Work to complete:
The whole listing should be written out again exactly.

◇ ◇ ◇

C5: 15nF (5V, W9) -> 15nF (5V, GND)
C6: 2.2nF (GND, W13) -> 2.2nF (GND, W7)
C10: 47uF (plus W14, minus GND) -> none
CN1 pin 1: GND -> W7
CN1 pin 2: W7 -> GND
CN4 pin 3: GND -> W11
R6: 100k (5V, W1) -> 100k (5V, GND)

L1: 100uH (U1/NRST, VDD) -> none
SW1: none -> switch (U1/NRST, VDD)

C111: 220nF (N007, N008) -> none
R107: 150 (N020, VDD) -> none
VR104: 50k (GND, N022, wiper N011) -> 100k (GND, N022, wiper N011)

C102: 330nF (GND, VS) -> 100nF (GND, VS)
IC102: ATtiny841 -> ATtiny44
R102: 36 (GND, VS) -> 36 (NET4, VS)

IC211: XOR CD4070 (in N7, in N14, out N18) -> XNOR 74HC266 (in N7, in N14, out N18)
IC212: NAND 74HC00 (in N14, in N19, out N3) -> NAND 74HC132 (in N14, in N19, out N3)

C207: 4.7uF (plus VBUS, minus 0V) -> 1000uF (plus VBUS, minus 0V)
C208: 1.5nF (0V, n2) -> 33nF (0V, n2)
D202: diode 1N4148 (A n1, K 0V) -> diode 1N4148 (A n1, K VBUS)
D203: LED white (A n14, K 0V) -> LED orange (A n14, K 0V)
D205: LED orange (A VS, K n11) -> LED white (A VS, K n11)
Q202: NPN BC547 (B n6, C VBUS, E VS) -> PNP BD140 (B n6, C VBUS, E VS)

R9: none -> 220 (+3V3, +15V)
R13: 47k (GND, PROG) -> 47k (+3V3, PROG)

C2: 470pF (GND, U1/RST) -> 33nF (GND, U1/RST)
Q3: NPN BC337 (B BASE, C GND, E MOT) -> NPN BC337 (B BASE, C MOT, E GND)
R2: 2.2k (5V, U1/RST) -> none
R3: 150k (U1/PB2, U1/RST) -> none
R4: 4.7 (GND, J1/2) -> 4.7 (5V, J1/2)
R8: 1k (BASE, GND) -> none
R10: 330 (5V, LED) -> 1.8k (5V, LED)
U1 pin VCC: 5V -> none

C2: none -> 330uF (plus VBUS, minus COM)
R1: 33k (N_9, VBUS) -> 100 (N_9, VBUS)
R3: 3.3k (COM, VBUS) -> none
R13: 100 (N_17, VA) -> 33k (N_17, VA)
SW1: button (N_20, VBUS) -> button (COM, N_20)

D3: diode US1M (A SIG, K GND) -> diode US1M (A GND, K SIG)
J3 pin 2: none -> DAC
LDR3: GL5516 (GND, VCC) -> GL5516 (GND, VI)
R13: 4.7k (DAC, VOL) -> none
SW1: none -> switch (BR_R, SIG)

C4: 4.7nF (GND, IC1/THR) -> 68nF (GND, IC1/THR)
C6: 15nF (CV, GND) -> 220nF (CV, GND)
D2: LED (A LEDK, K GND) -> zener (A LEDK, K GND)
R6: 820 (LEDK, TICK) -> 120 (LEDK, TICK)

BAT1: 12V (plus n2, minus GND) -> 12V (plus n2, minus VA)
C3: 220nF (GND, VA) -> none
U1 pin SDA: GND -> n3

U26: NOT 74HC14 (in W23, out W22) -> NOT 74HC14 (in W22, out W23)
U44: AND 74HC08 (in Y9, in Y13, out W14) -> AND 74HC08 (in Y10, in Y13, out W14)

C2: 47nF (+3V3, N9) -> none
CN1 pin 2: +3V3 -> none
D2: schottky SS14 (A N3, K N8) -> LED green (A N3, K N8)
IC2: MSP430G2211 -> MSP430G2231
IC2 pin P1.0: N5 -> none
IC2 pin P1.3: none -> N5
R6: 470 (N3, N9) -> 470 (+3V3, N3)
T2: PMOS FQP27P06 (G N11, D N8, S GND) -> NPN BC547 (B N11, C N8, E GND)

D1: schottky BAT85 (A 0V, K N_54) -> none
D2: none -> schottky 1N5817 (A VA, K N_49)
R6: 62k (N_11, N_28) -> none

◇ ◇ ◇

Solution to this task:
C5: 15nF (5V, W9) -> 15nF (5V, GND)
C6: 2.2nF (GND, W13) -> 2.2nF (GND, W7)
C10: 47uF (plus W14, minus GND) -> none
CN1 pin 1: GND -> W7
CN1 pin 2: W7 -> GND
CN4 pin 3: GND -> W11
R6: 100k (5V, W1) -> 100k (5V, GND)

L1: 100uH (U1/NRST, VDD) -> none
SW1: none -> switch (U1/NRST, VDD)

C111: 220nF (N007, N008) -> none
R107: 150 (N020, VDD) -> none
VR104: 50k (GND, N022, wiper N011) -> 100k (GND, N022, wiper N011)

C102: 330nF (GND, VS) -> 100nF (GND, VS)
IC102: ATtiny841 -> ATtiny44
R102: 36 (GND, VS) -> 36 (NET4, VS)

IC211: XOR CD4070 (in N7, in N14, out N18) -> XNOR 74HC266 (in N7, in N14, out N18)
IC212: NAND 74HC00 (in N14, in N19, out N3) -> NAND 74HC132 (in N14, in N19, out N3)

C207: 4.7uF (plus VBUS, minus 0V) -> 1000uF (plus VBUS, minus 0V)
C208: 1.5nF (0V, n2) -> 33nF (0V, n2)
D202: diode 1N4148 (A n1, K 0V) -> diode 1N4148 (A n1, K VBUS)
D203: LED white (A n14, K 0V) -> LED orange (A n14, K 0V)
D205: LED orange (A VS, K n11) -> LED white (A VS, K n11)
Q202: NPN BC547 (B n6, C VBUS, E VS) -> PNP BD140 (B n6, C VBUS, E VS)

R9: none -> 220 (+3V3, +15V)
R13: 47k (GND, PROG) -> 47k (+3V3, PROG)

C2: 470pF (GND, U1/RST) -> 33nF (GND, U1/RST)
Q3: NPN BC337 (B BASE, C GND, E MOT) -> NPN BC337 (B BASE, C MOT, E GND)
R2: 2.2k (5V, U1/RST) -> none
R3: 150k (U1/PB2, U1/RST) -> none
R4: 4.7 (GND, J1/2) -> 4.7 (5V, J1/2)
R8: 1k (BASE, GND) -> none
R10: 330 (5V, LED) -> 1.8k (5V, LED)
U1 pin VCC: 5V -> none

C2: none -> 330uF (plus VBUS, minus COM)
R1: 33k (N_9, VBUS) -> 100 (N_9, VBUS)
R3: 3.3k (COM, VBUS) -> none
R13: 100 (N_17, VA) -> 33k (N_17, VA)
SW1: button (N_20, VBUS) -> button (COM, N_20)

D3: diode US1M (A SIG, K GND) -> diode US1M (A GND, K SIG)
J3 pin 2: none -> DAC
LDR3: GL5516 (GND, VCC) -> GL5516 (GND, VI)
R13: 4.7k (DAC, VOL) -> none
SW1: none -> switch (BR_R, SIG)

C4: 4.7nF (GND, IC1/THR) -> 68nF (GND, IC1/THR)
C6: 15nF (CV, GND) -> 220nF (CV, GND)
D2: LED (A LEDK, K GND) -> zener (A LEDK, K GND)
R6: 820 (LEDK, TICK) -> 120 (LEDK, TICK)

BAT1: 12V (plus n2, minus GND) -> 12V (plus n2, minus VA)
C3: 220nF (GND, VA) -> none
U1 pin SDA: GND -> n3

U26: NOT 74HC14 (in W23, out W22) -> NOT 74HC14 (in W22, out W23)
U44: AND 74HC08 (in Y9, in Y13, out W14) -> AND 74HC08 (in Y10, in Y13, out W14)

C2: 47nF (+3V3, N9) -> none
CN1 pin 2: +3V3 -> none
D2: schottky SS14 (A N3, K N8) -> LED green (A N3, K N8)
IC2: MSP430G2211 -> MSP430G2231
IC2 pin P1.0: N5 -> none
IC2 pin P1.3: none -> N5
R6: 470 (N3, N9) -> 470 (+3V3, N3)
T2: PMOS FQP27P06 (G N11, D N8, S GND) -> NPN BC547 (B N11, C N8, E GND)

D1: schottky BAT85 (A 0V, K N_54) -> none
D2: none -> schottky 1N5817 (A VA, K N_49)
R6: 62k (N_11, N_28) -> none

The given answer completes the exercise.